[Recorded data]
-- Opening Marker --

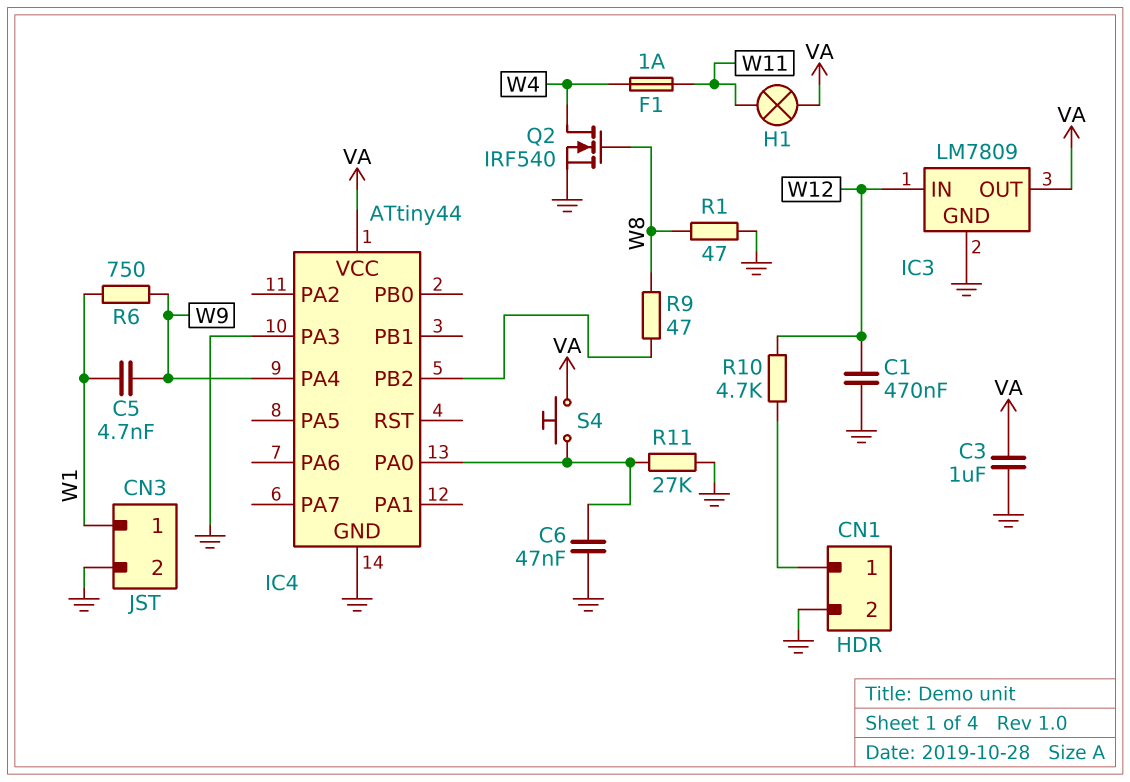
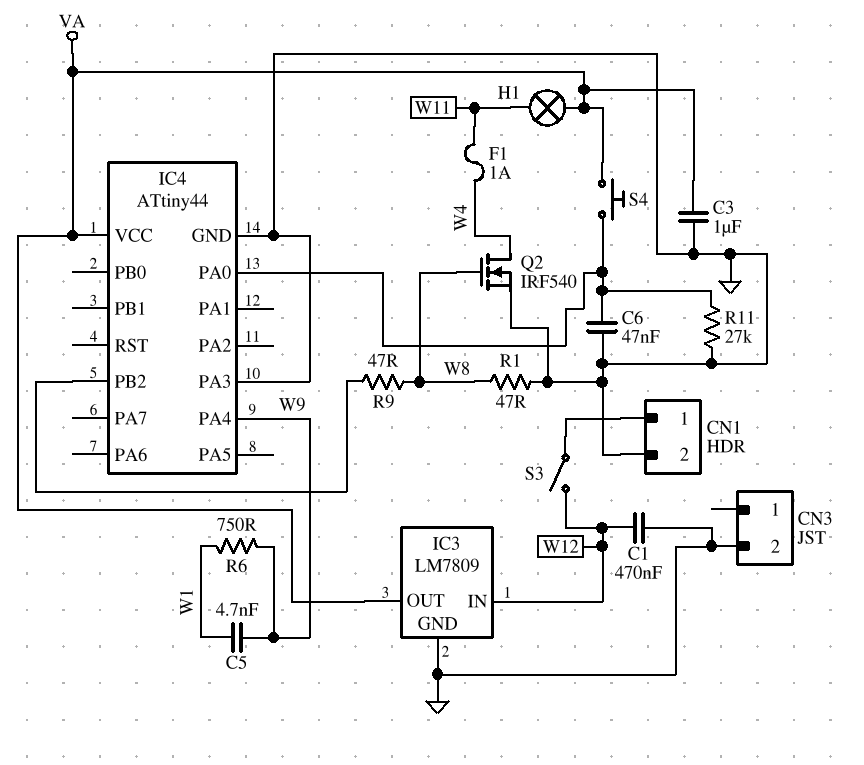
CN3 pin 1: W1 -> none
R10: 4.7k (CN1/1, W12) -> none
S3: none -> switch (CN1/1, W12)

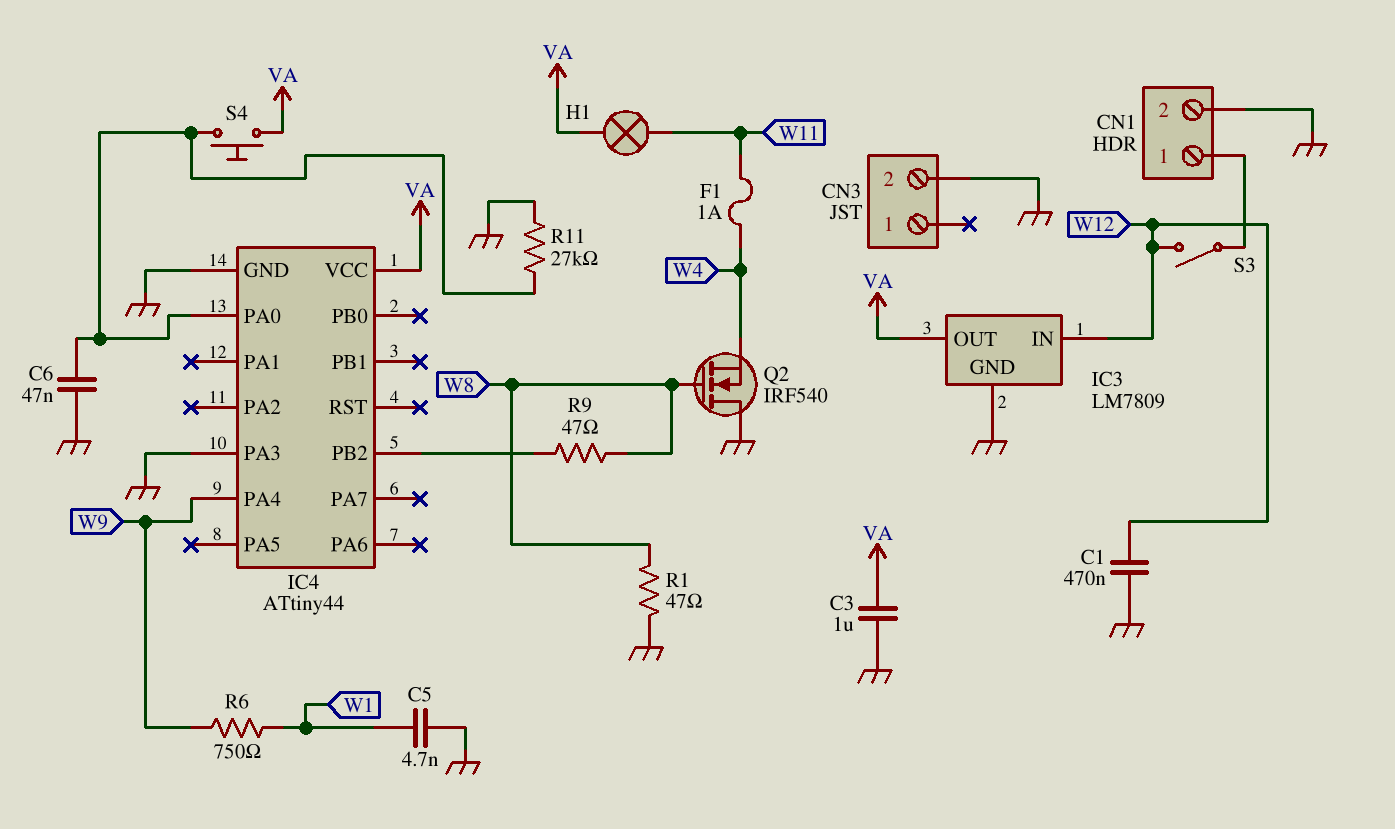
C5: 4.7nF (W1, W9) -> 4.7nF (GND, W1)
Q2: NMOS IRF540 (G W8, D W4, S GND) -> NMOS IRF540 (G W8, D GND, S W4)

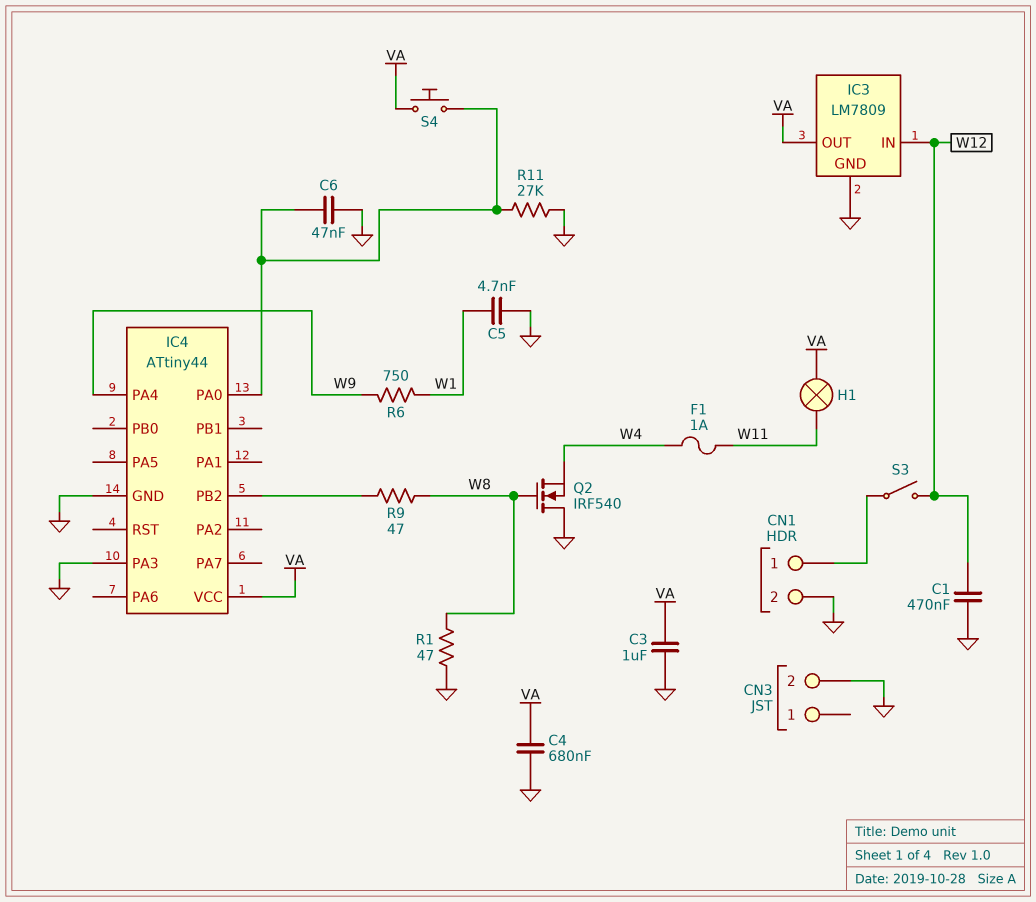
C4: none -> 680nF (GND, VA)

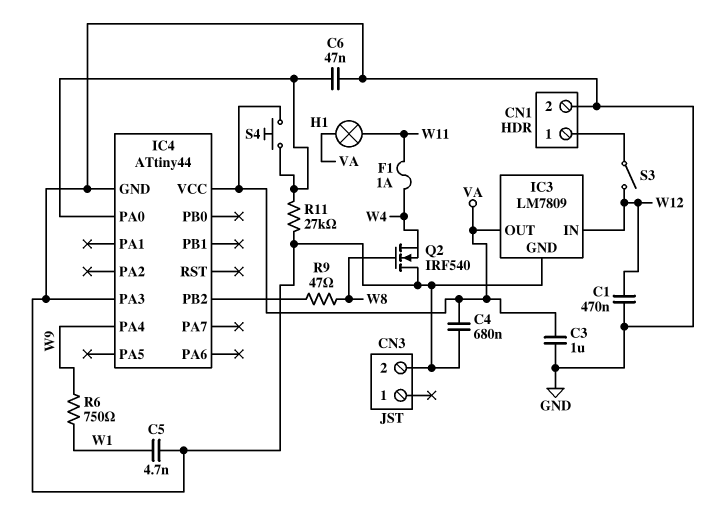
R1: 47 (GND, W8) -> none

-- Closing Marker --

> Task: Your copy of the entries must be exact and must contain no pictures.

> Answer area:
CN3 pin 1: W1 -> none
R10: 4.7k (CN1/1, W12) -> none
S3: none -> switch (CN1/1, W12)

C5: 4.7nF (W1, W9) -> 4.7nF (GND, W1)
Q2: NMOS IRF540 (G W8, D W4, S GND) -> NMOS IRF540 (G W8, D GND, S W4)

C4: none -> 680nF (GND, VA)

R1: 47 (GND, W8) -> none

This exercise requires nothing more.